• **Exercise prompt**
Every entry below is to be retyped exactly as it stands.

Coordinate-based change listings

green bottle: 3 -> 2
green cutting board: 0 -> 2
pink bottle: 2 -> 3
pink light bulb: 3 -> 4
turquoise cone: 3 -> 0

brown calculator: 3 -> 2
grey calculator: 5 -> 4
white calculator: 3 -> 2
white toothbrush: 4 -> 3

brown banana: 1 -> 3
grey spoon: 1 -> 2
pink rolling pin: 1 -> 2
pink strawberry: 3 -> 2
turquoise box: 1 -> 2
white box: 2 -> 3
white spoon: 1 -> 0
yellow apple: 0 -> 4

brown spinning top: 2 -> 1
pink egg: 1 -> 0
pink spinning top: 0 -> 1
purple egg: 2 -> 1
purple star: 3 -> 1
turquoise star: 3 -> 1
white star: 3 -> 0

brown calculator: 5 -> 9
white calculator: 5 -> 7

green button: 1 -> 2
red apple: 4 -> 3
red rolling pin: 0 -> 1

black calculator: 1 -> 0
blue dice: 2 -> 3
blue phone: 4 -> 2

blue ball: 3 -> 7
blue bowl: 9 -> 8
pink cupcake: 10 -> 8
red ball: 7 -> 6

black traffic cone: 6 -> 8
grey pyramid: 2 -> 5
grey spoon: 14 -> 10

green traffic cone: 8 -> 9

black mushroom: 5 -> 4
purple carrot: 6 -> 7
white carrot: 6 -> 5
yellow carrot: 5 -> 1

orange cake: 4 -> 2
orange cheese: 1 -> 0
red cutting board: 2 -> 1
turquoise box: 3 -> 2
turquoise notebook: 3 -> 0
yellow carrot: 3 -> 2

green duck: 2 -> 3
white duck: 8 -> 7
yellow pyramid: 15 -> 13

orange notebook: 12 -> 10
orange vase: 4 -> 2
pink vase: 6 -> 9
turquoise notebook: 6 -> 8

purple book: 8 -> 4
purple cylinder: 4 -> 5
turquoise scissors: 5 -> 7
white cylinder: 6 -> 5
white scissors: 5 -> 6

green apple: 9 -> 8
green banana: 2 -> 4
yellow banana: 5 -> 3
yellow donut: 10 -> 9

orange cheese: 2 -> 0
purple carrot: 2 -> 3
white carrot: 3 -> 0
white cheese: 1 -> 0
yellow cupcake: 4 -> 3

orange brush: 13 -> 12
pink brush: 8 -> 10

• **Result of this task**
green bottle: 3 -> 2
green cutting board: 0 -> 2
pink bottle: 2 -> 3
pink light bulb: 3 -> 4
turquoise cone: 3 -> 0

brown calculator: 3 -> 2
grey calculator: 5 -> 4
white calculator: 3 -> 2
white toothbrush: 4 -> 3

brown banana: 1 -> 3
grey spoon: 1 -> 2
pink rolling pin: 1 -> 2
pink strawberry: 3 -> 2
turquoise box: 1 -> 2
white box: 2 -> 3
white spoon: 1 -> 0
yellow apple: 0 -> 4

brown spinning top: 2 -> 1
pink egg: 1 -> 0
pink spinning top: 0 -> 1
purple egg: 2 -> 1
purple star: 3 -> 1
turquoise star: 3 -> 1
white star: 3 -> 0

brown calculator: 5 -> 9
white calculator: 5 -> 7

green button: 1 -> 2
red apple: 4 -> 3
red rolling pin: 0 -> 1

black calculator: 1 -> 0
blue dice: 2 -> 3
blue phone: 4 -> 2

blue ball: 3 -> 7
blue bowl: 9 -> 8
pink cupcake: 10 -> 8
red ball: 7 -> 6

black traffic cone: 6 -> 8
grey pyramid: 2 -> 5
grey spoon: 14 -> 10

green traffic cone: 8 -> 9

black mushroom: 5 -> 4
purple carrot: 6 -> 7
white carrot: 6 -> 5
yellow carrot: 5 -> 1

orange cake: 4 -> 2
orange cheese: 1 -> 0
red cutting board: 2 -> 1
turquoise box: 3 -> 2
turquoise notebook: 3 -> 0
yellow carrot: 3 -> 2

green duck: 2 -> 3
white duck: 8 -> 7
yellow pyramid: 15 -> 13

orange notebook: 12 -> 10
orange vase: 4 -> 2
pink vase: 6 -> 9
turquoise notebook: 6 -> 8

purple book: 8 -> 4
purple cylinder: 4 -> 5
turquoise scissors: 5 -> 7
white cylinder: 6 -> 5
white scissors: 5 -> 6

green apple: 9 -> 8
green banana: 2 -> 4
yellow banana: 5 -> 3
yellow donut: 10 -> 9

orange cheese: 2 -> 0
purple carrot: 2 -> 3
white carrot: 3 -> 0
white cheese: 1 -> 0
yellow cupcake: 4 -> 3

orange brush: 13 -> 12
pink brush: 8 -> 10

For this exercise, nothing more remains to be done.